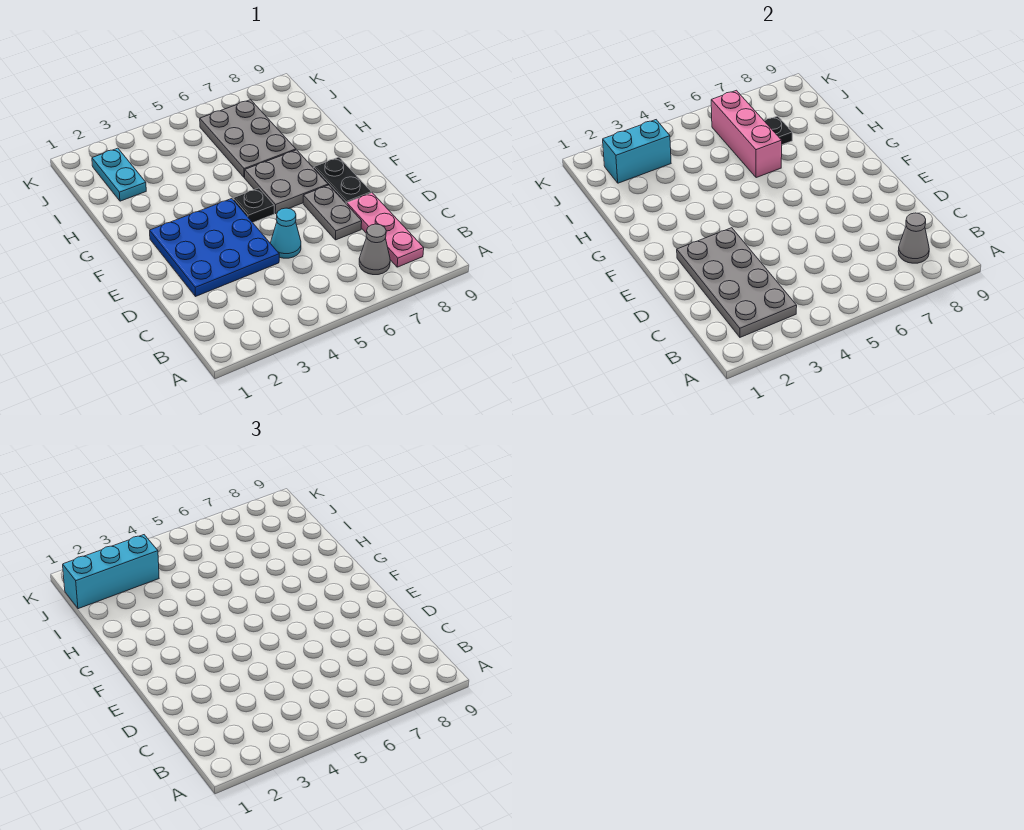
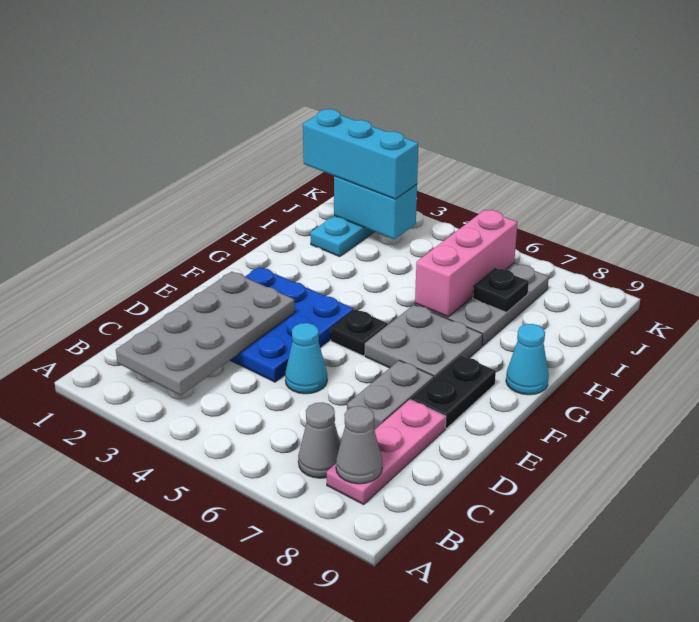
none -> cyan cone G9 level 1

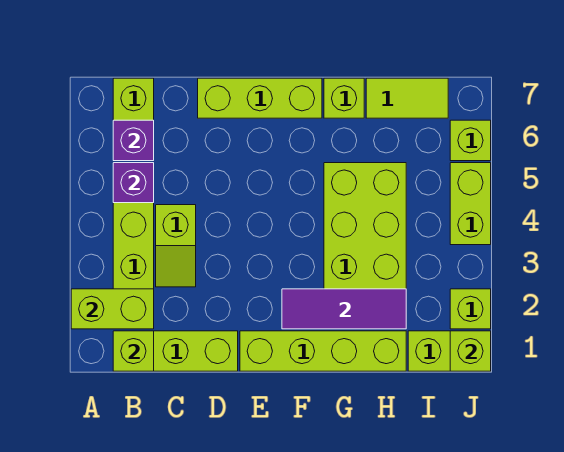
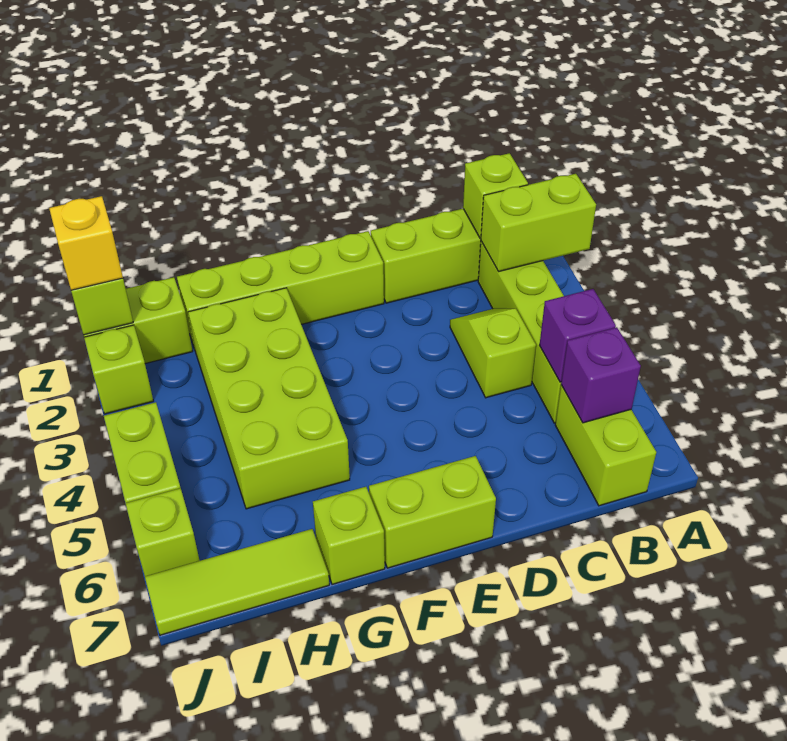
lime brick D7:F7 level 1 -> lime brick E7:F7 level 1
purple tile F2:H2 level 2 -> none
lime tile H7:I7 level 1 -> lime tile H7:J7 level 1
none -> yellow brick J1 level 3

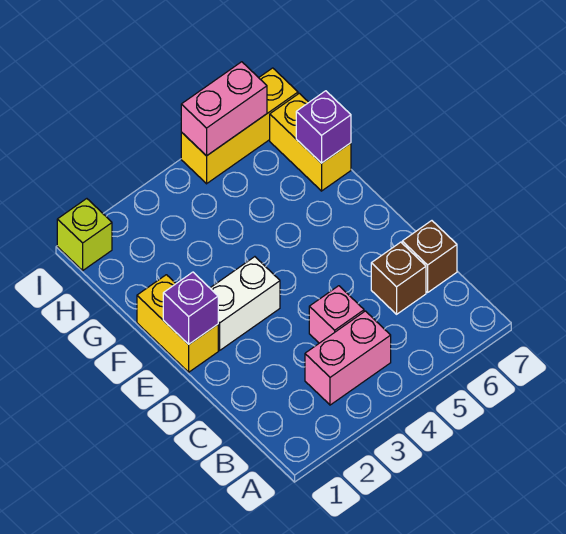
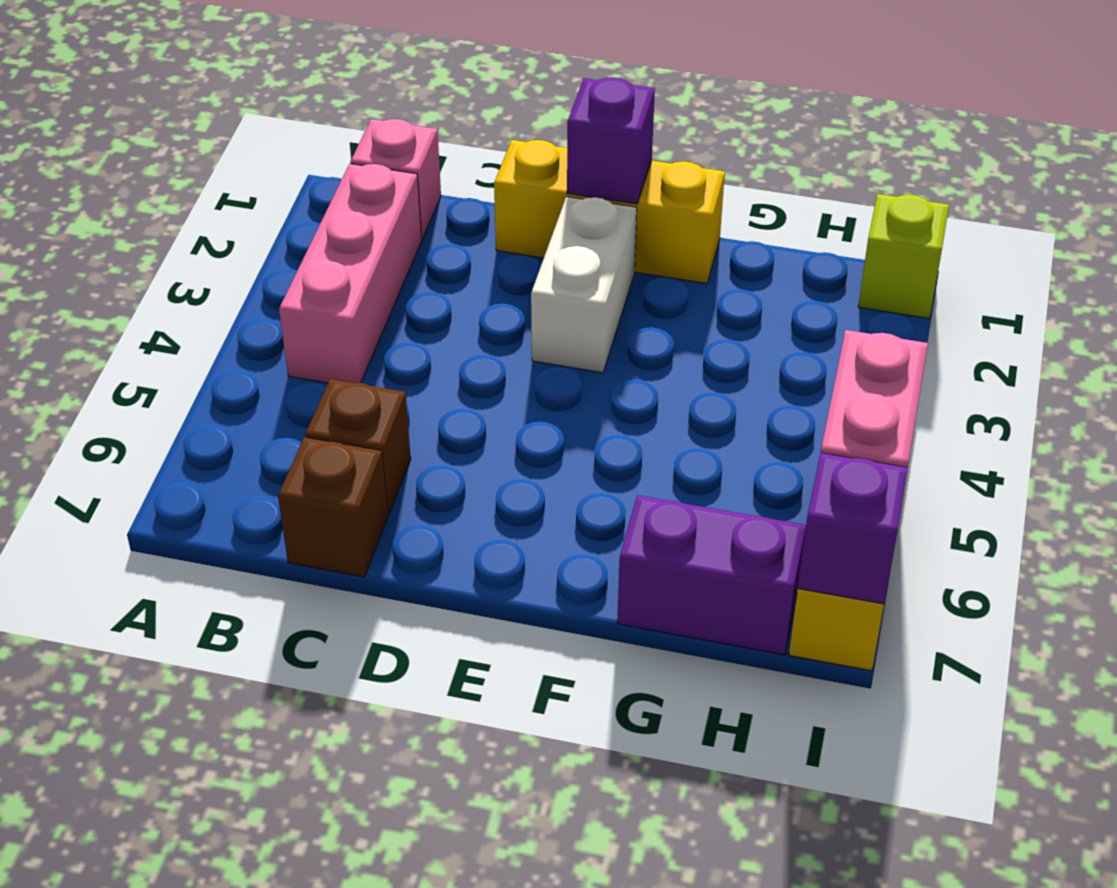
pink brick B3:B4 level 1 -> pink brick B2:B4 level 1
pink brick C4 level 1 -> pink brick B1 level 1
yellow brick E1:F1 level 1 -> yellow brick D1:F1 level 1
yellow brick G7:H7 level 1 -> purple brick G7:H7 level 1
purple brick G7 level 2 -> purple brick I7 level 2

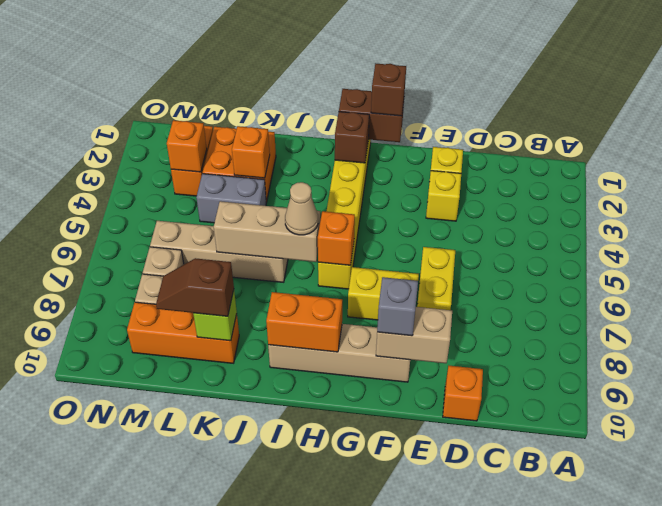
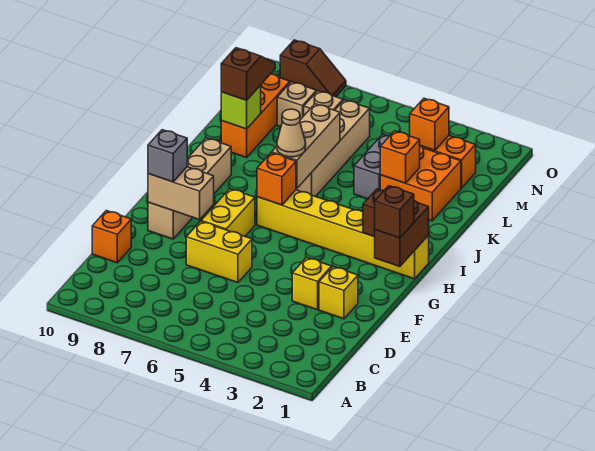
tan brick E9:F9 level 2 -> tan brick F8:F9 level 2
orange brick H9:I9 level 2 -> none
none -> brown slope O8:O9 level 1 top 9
————
> Problem requirements: For the string "pink", go through the entries above and copy each line where it occurs.

> Task output:
pink brick B3:B4 level 1 -> pink brick B2:B4 level 1
pink brick C4 level 1 -> pink brick B1 level 1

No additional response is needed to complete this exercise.